[Opening Record set section]

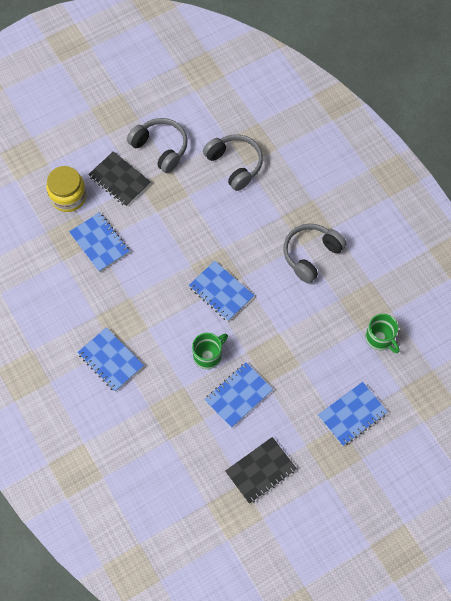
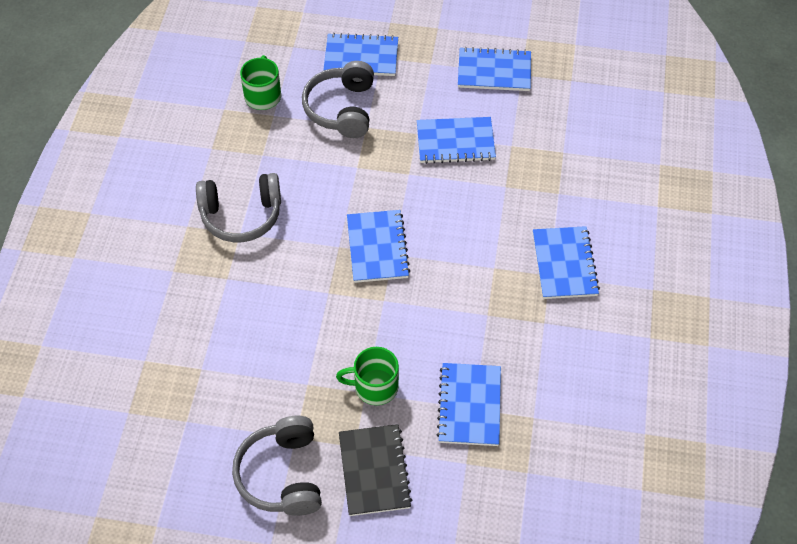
camera: 140 degrees left, 10 degrees down
(68, 197) = (461, 499): yellow jar -> none
(208, 355) = (451, 197): green mug -> green mug (374, 387)
(235, 164) = (213, 379): grey headphones -> grey headphones (341, 109)
(260, 471) = (494, 71): black notebook -> blue notebook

[Closing Record set section]

### Your task
None of the pictures should appear; repeat the records exactly otherwise.

### Solution for this task
camera: 140 degrees left, 10 degrees down
(68, 197) = (461, 499): yellow jar -> none
(208, 355) = (451, 197): green mug -> green mug (374, 387)
(235, 164) = (213, 379): grey headphones -> grey headphones (341, 109)
(260, 471) = (494, 71): black notebook -> blue notebook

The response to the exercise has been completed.